## Task to carry out
Omit the pictures, then reproduce every remaining record exactly.
═════ Input data ═════
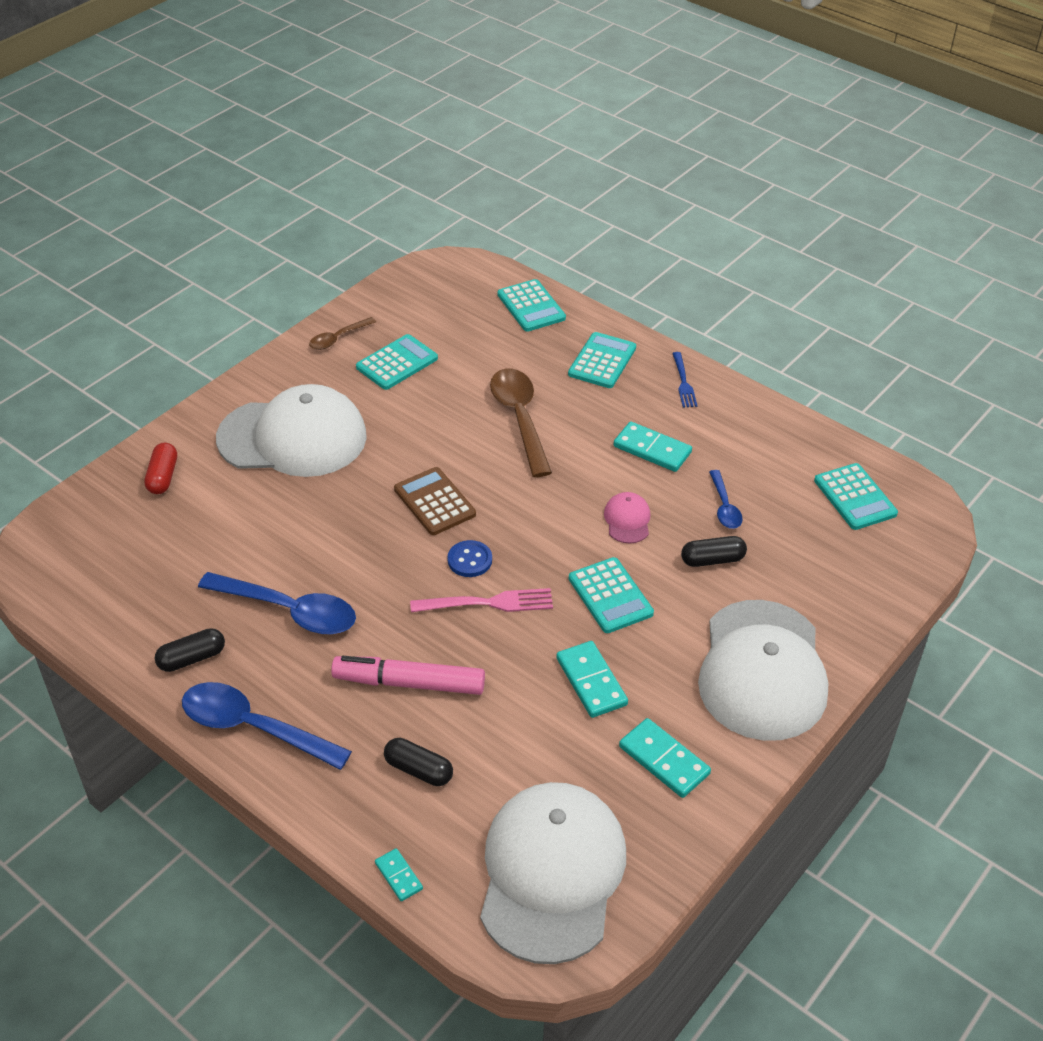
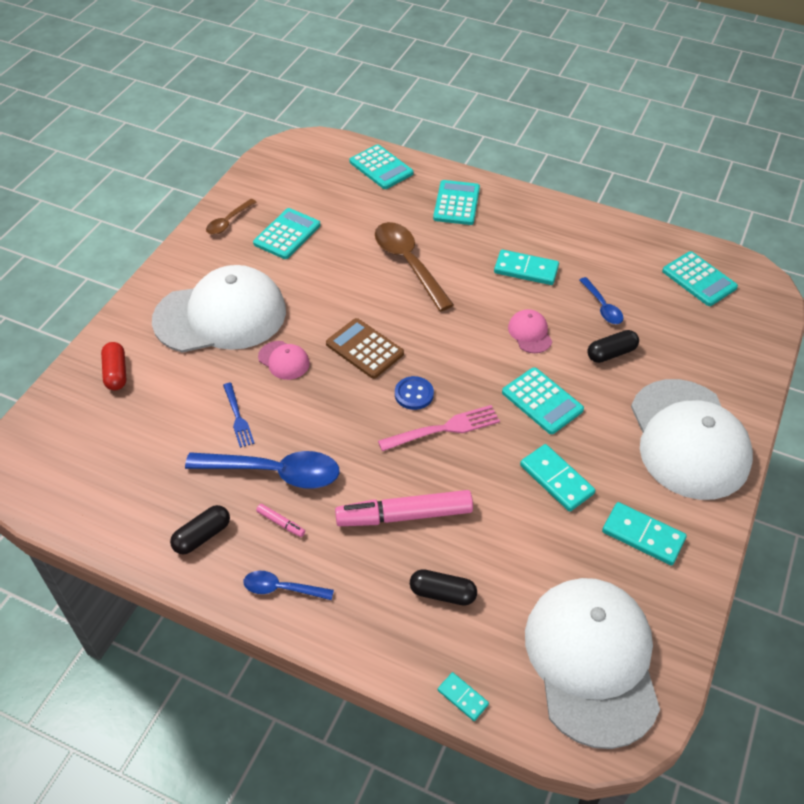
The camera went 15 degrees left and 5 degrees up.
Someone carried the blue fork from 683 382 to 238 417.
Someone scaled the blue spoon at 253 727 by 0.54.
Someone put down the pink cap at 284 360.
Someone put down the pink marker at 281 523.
═════
## Output for this task
The camera went 15 degrees left and 5 degrees up.
Someone carried the blue fork from 683 382 to 238 417.
Someone scaled the blue spoon at 253 727 by 0.54.
Someone put down the pink cap at 284 360.
Someone put down the pink marker at 281 523.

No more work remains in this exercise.